**DATA SHOWN:**
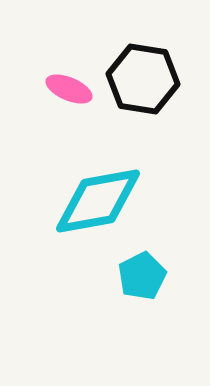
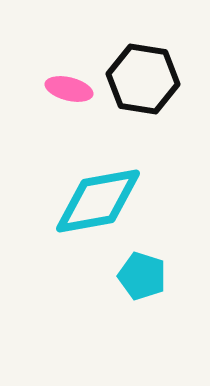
pink ellipse: rotated 9 degrees counterclockwise
cyan pentagon: rotated 27 degrees counterclockwise
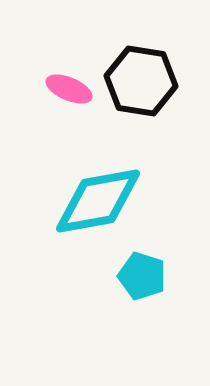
black hexagon: moved 2 px left, 2 px down
pink ellipse: rotated 9 degrees clockwise
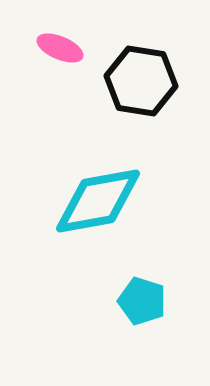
pink ellipse: moved 9 px left, 41 px up
cyan pentagon: moved 25 px down
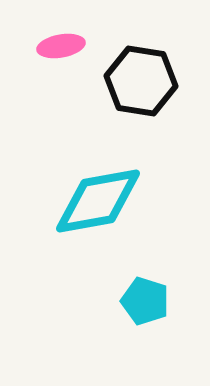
pink ellipse: moved 1 px right, 2 px up; rotated 33 degrees counterclockwise
cyan pentagon: moved 3 px right
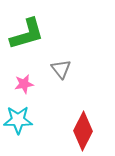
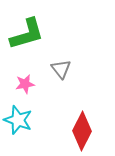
pink star: moved 1 px right
cyan star: rotated 20 degrees clockwise
red diamond: moved 1 px left
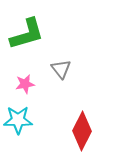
cyan star: rotated 20 degrees counterclockwise
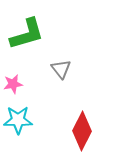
pink star: moved 12 px left
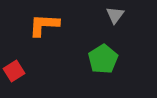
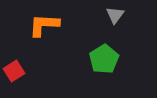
green pentagon: moved 1 px right
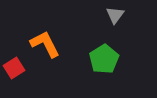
orange L-shape: moved 1 px right, 19 px down; rotated 60 degrees clockwise
red square: moved 3 px up
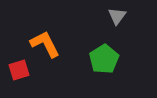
gray triangle: moved 2 px right, 1 px down
red square: moved 5 px right, 2 px down; rotated 15 degrees clockwise
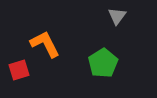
green pentagon: moved 1 px left, 4 px down
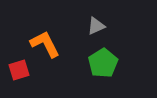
gray triangle: moved 21 px left, 10 px down; rotated 30 degrees clockwise
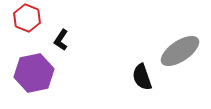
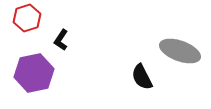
red hexagon: rotated 20 degrees clockwise
gray ellipse: rotated 54 degrees clockwise
black semicircle: rotated 8 degrees counterclockwise
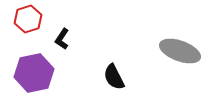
red hexagon: moved 1 px right, 1 px down
black L-shape: moved 1 px right, 1 px up
black semicircle: moved 28 px left
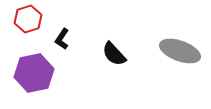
black semicircle: moved 23 px up; rotated 16 degrees counterclockwise
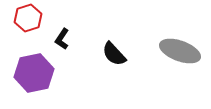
red hexagon: moved 1 px up
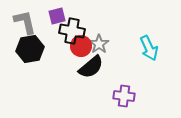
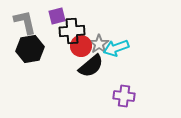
black cross: rotated 15 degrees counterclockwise
cyan arrow: moved 33 px left; rotated 95 degrees clockwise
black semicircle: moved 1 px up
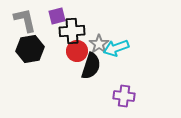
gray L-shape: moved 2 px up
red circle: moved 4 px left, 5 px down
black semicircle: rotated 32 degrees counterclockwise
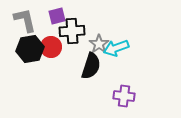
red circle: moved 26 px left, 4 px up
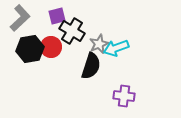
gray L-shape: moved 5 px left, 2 px up; rotated 60 degrees clockwise
black cross: rotated 35 degrees clockwise
gray star: rotated 12 degrees clockwise
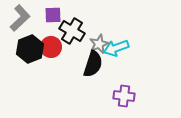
purple square: moved 4 px left, 1 px up; rotated 12 degrees clockwise
black hexagon: rotated 12 degrees counterclockwise
black semicircle: moved 2 px right, 2 px up
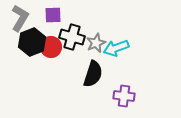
gray L-shape: rotated 16 degrees counterclockwise
black cross: moved 6 px down; rotated 15 degrees counterclockwise
gray star: moved 3 px left, 1 px up
black hexagon: moved 2 px right, 7 px up
black semicircle: moved 10 px down
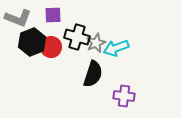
gray L-shape: moved 2 px left; rotated 80 degrees clockwise
black cross: moved 5 px right
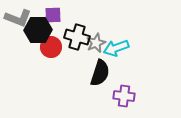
black hexagon: moved 6 px right, 12 px up; rotated 20 degrees clockwise
black semicircle: moved 7 px right, 1 px up
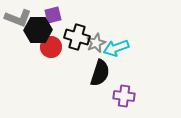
purple square: rotated 12 degrees counterclockwise
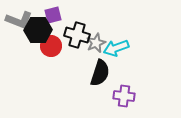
gray L-shape: moved 1 px right, 2 px down
black cross: moved 2 px up
red circle: moved 1 px up
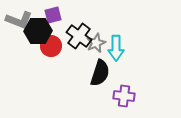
black hexagon: moved 1 px down
black cross: moved 2 px right, 1 px down; rotated 20 degrees clockwise
cyan arrow: rotated 70 degrees counterclockwise
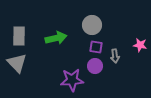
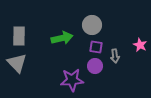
green arrow: moved 6 px right
pink star: rotated 16 degrees clockwise
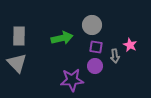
pink star: moved 10 px left
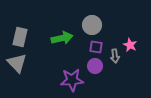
gray rectangle: moved 1 px right, 1 px down; rotated 12 degrees clockwise
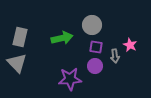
purple star: moved 2 px left, 1 px up
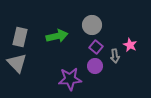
green arrow: moved 5 px left, 2 px up
purple square: rotated 32 degrees clockwise
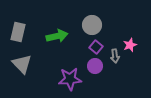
gray rectangle: moved 2 px left, 5 px up
pink star: rotated 24 degrees clockwise
gray triangle: moved 5 px right, 1 px down
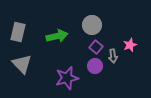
gray arrow: moved 2 px left
purple star: moved 3 px left, 1 px up; rotated 10 degrees counterclockwise
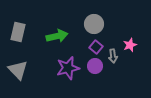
gray circle: moved 2 px right, 1 px up
gray triangle: moved 4 px left, 6 px down
purple star: moved 1 px right, 10 px up
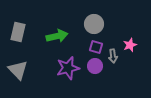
purple square: rotated 24 degrees counterclockwise
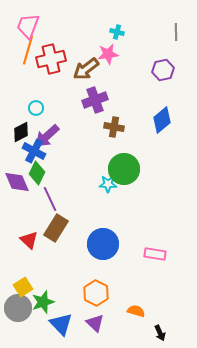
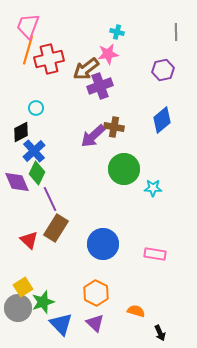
red cross: moved 2 px left
purple cross: moved 5 px right, 14 px up
purple arrow: moved 46 px right
blue cross: rotated 20 degrees clockwise
cyan star: moved 45 px right, 4 px down
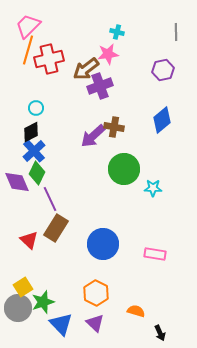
pink trapezoid: rotated 24 degrees clockwise
black diamond: moved 10 px right
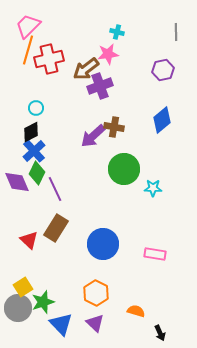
purple line: moved 5 px right, 10 px up
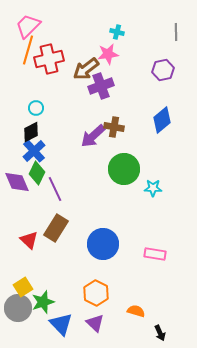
purple cross: moved 1 px right
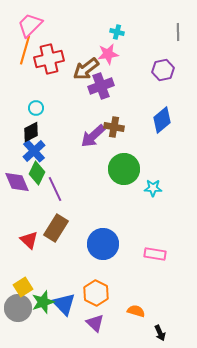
pink trapezoid: moved 2 px right, 1 px up
gray line: moved 2 px right
orange line: moved 3 px left
blue triangle: moved 3 px right, 20 px up
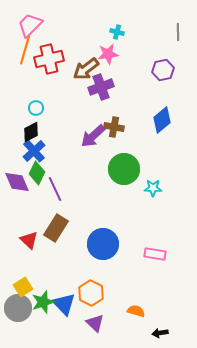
purple cross: moved 1 px down
orange hexagon: moved 5 px left
black arrow: rotated 105 degrees clockwise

**WRITTEN REQUEST:**
Please rewrite every line of the records above with "pentagon" swapped for "five-sided polygon" throughout, keeping all other text the same. Omit the pictures from your answer.

**WORKED ANSWER:**
pink ellipse: rotated 9 degrees counterclockwise
cyan five-sided polygon: rotated 27 degrees counterclockwise
black hexagon: moved 2 px left, 2 px down
pink ellipse: rotated 9 degrees clockwise
pink ellipse: moved 9 px left, 41 px up
cyan five-sided polygon: moved 25 px down
pink ellipse: moved 1 px right, 2 px up; rotated 33 degrees counterclockwise
cyan five-sided polygon: moved 3 px right
pink star: moved 1 px right
cyan star: rotated 20 degrees clockwise
red diamond: moved 1 px left
cyan star: rotated 20 degrees counterclockwise
pink star: moved 12 px left
green five-sided polygon: moved 1 px right
orange L-shape: moved 1 px right, 19 px down; rotated 60 degrees clockwise
red square: moved 3 px up
gray triangle: moved 2 px right, 1 px down
red square: moved 5 px right, 2 px down; rotated 15 degrees clockwise
green five-sided polygon: moved 1 px left, 4 px down
gray triangle: moved 21 px left, 10 px down; rotated 30 degrees clockwise
red hexagon: rotated 20 degrees clockwise
gray ellipse: rotated 54 degrees clockwise
black semicircle: rotated 8 degrees counterclockwise
red hexagon: moved 1 px right, 1 px down
black L-shape: moved 1 px right, 1 px up
black semicircle: moved 28 px left
black semicircle: moved 23 px up; rotated 16 degrees counterclockwise
red hexagon: moved 1 px up
black cross: rotated 15 degrees counterclockwise
cyan arrow: moved 33 px left; rotated 95 degrees clockwise
black semicircle: moved 1 px up
gray L-shape: moved 2 px up
red circle: moved 4 px left, 5 px down
black semicircle: rotated 32 degrees counterclockwise
red circle: moved 26 px left, 4 px up
gray L-shape: moved 5 px left, 2 px up; rotated 60 degrees clockwise
black cross: rotated 35 degrees clockwise
gray star: rotated 12 degrees clockwise
purple square: moved 4 px left, 1 px up; rotated 12 degrees clockwise
black hexagon: rotated 12 degrees counterclockwise
black semicircle: moved 2 px right, 2 px up
gray L-shape: rotated 16 degrees counterclockwise
black cross: moved 6 px down; rotated 15 degrees counterclockwise
gray star: moved 3 px left, 1 px up
black hexagon: moved 2 px right, 7 px up
black semicircle: moved 10 px down
gray L-shape: moved 2 px left; rotated 80 degrees clockwise
black cross: moved 5 px right
black hexagon: moved 6 px right, 12 px up; rotated 20 degrees clockwise
black semicircle: moved 7 px right, 1 px up
purple square: rotated 12 degrees counterclockwise
gray L-shape: moved 1 px right, 2 px down
black cross: moved 2 px up
red circle: moved 1 px up
black hexagon: moved 1 px down
black cross: moved 2 px right, 1 px down; rotated 20 degrees clockwise
cyan arrow: rotated 70 degrees counterclockwise
green arrow: moved 6 px right
pink star: rotated 16 degrees clockwise
pink star: moved 10 px left
gray rectangle: moved 1 px right, 1 px down; rotated 12 degrees clockwise
purple star: moved 2 px left, 1 px up
green arrow: moved 5 px left, 2 px up
purple square: rotated 32 degrees clockwise
gray rectangle: moved 2 px left, 5 px up
pink star: rotated 24 degrees clockwise
gray triangle: moved 5 px right, 1 px down
gray arrow: moved 2 px left
purple star: moved 3 px left, 1 px up; rotated 10 degrees counterclockwise
gray circle: moved 2 px right, 1 px up
gray triangle: moved 4 px left, 6 px down
purple star: moved 1 px right, 10 px up
purple square: rotated 24 degrees counterclockwise
red cross: moved 2 px left
purple cross: moved 5 px right, 14 px up
purple arrow: moved 46 px right
blue cross: rotated 20 degrees clockwise
cyan star: moved 45 px right, 4 px down
pink trapezoid: rotated 24 degrees clockwise
black diamond: moved 10 px right
purple line: moved 5 px right, 10 px up
purple cross: moved 1 px right
pink trapezoid: moved 2 px right, 1 px up
gray line: moved 2 px right
orange line: moved 3 px left
blue triangle: moved 3 px right, 20 px up
purple cross: moved 1 px down
orange hexagon: moved 5 px left
black arrow: rotated 105 degrees clockwise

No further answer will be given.